• _Aim_: Change "element" to "item" throughout the entries below and leave everything else as it is. Omit the pictures from your version.

• _Data section_:
*****

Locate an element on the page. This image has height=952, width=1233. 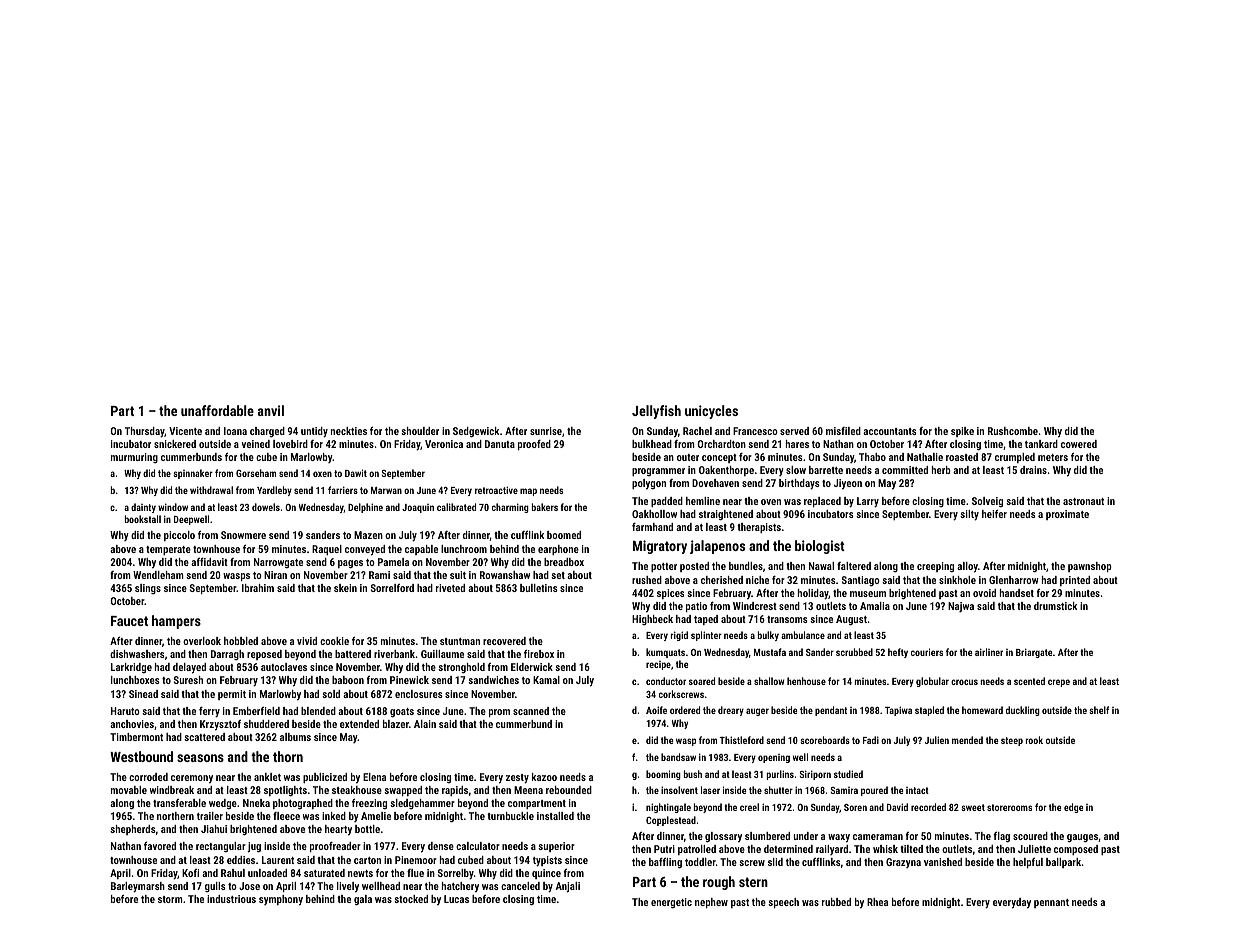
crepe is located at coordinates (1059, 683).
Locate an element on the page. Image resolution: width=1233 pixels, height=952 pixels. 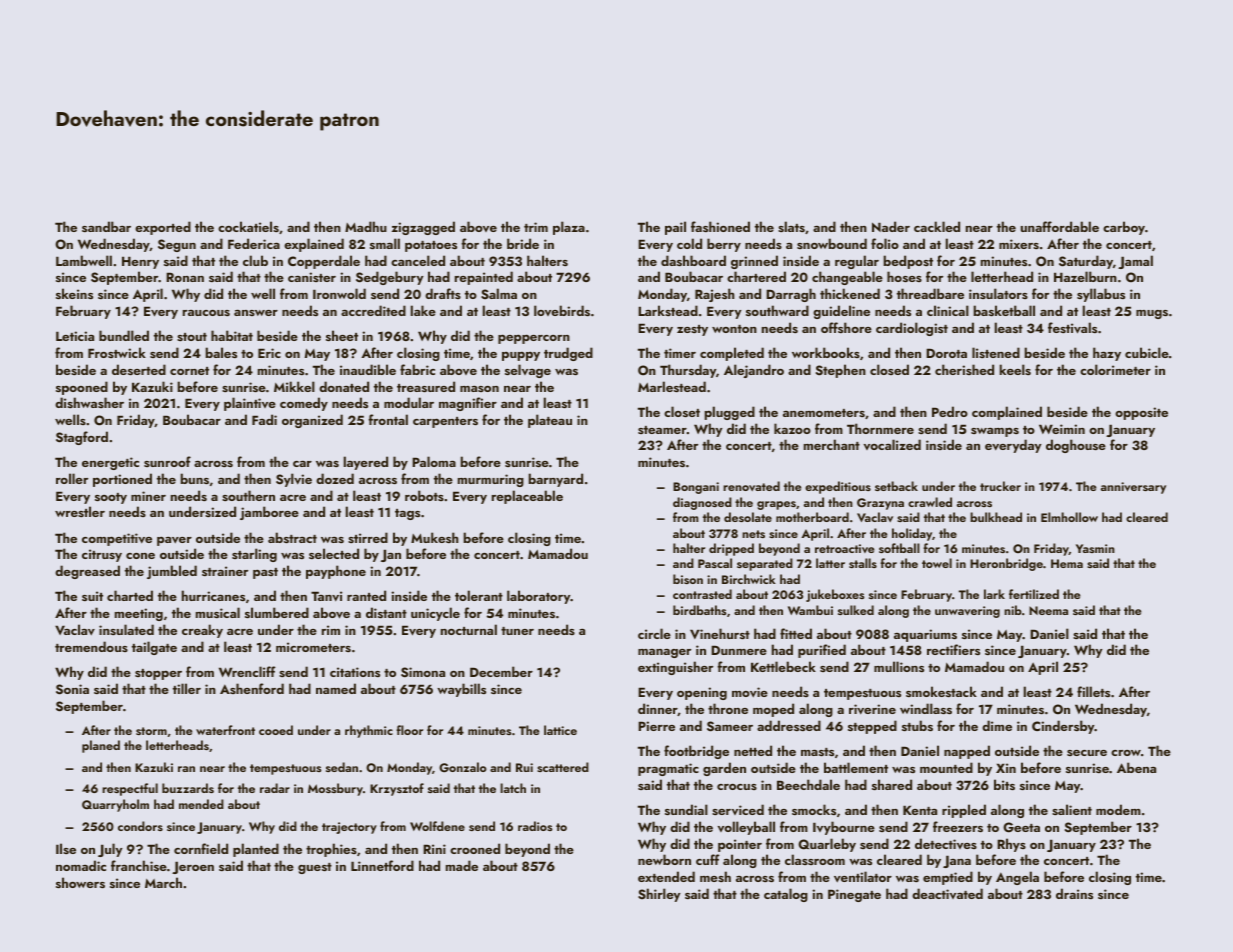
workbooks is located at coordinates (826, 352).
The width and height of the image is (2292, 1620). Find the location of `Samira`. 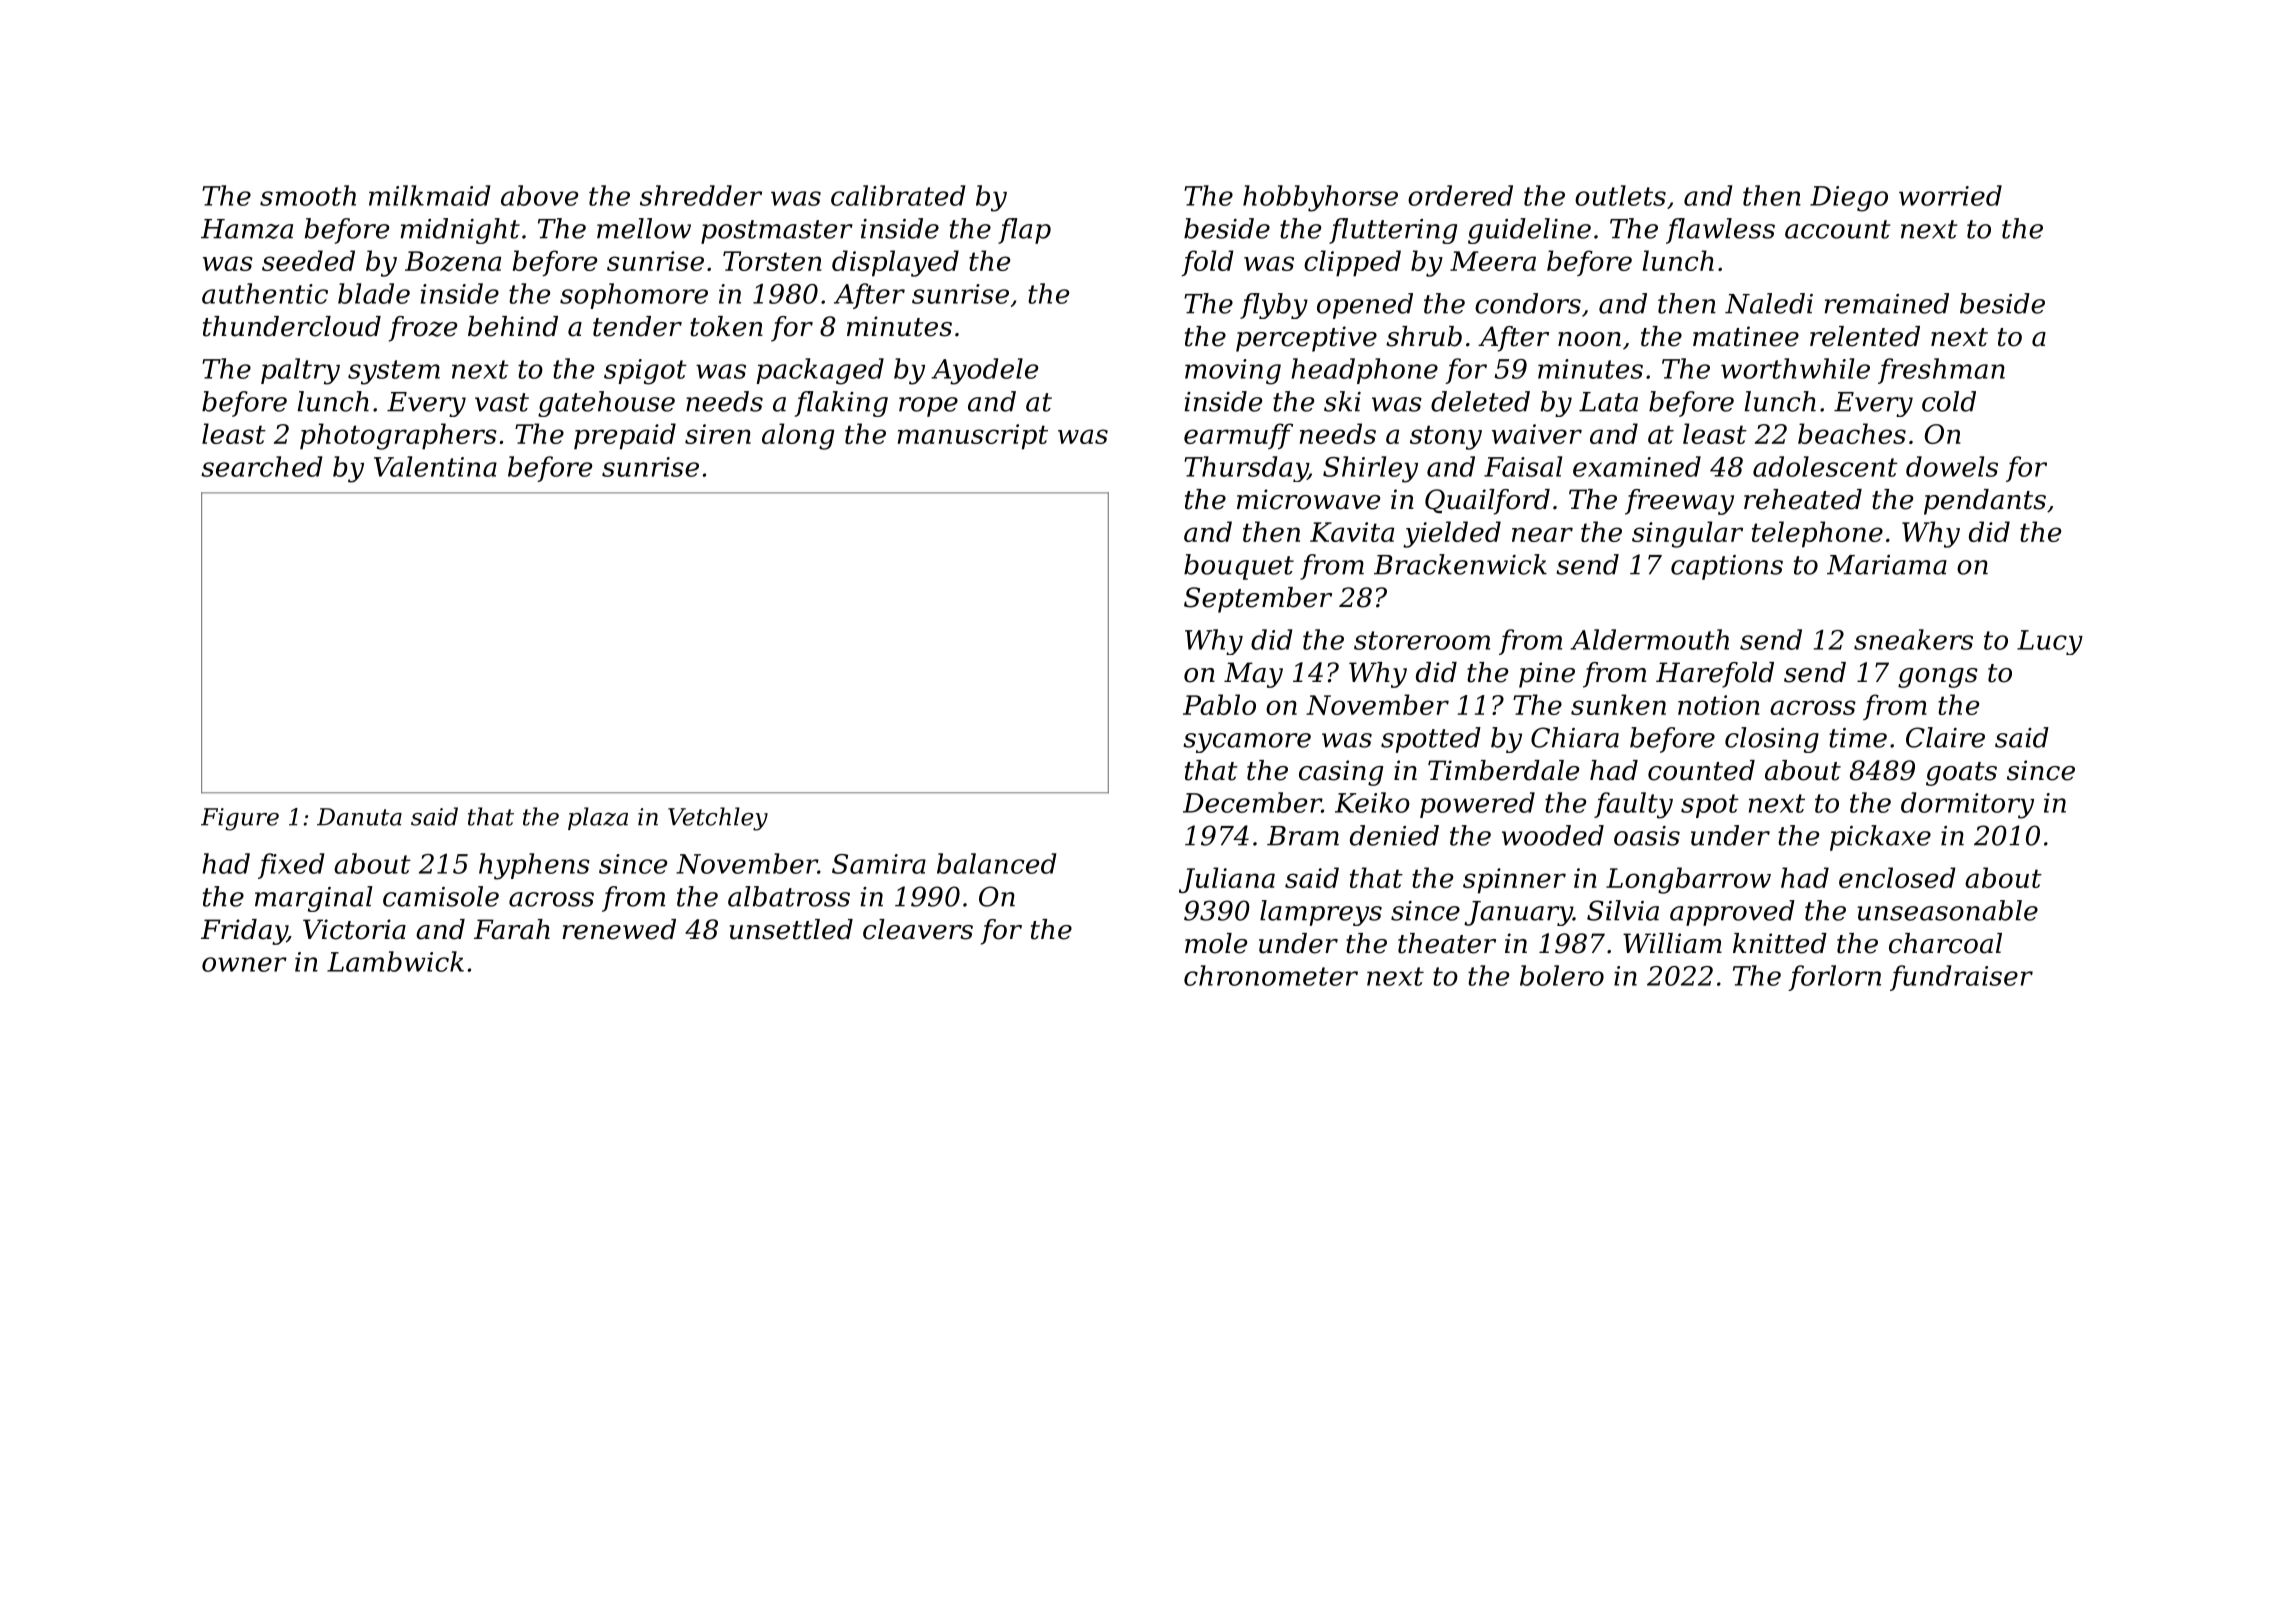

*****

• _Reply to the task_:
Locate an item on the page. This image has height=952, width=1233. 
crepe is located at coordinates (1059, 683).
Locate an item on the page. Image resolution: width=1233 pixels, height=952 pixels. 
workbooks is located at coordinates (826, 352).
The width and height of the image is (2292, 1620). Find the location of `Samira`. 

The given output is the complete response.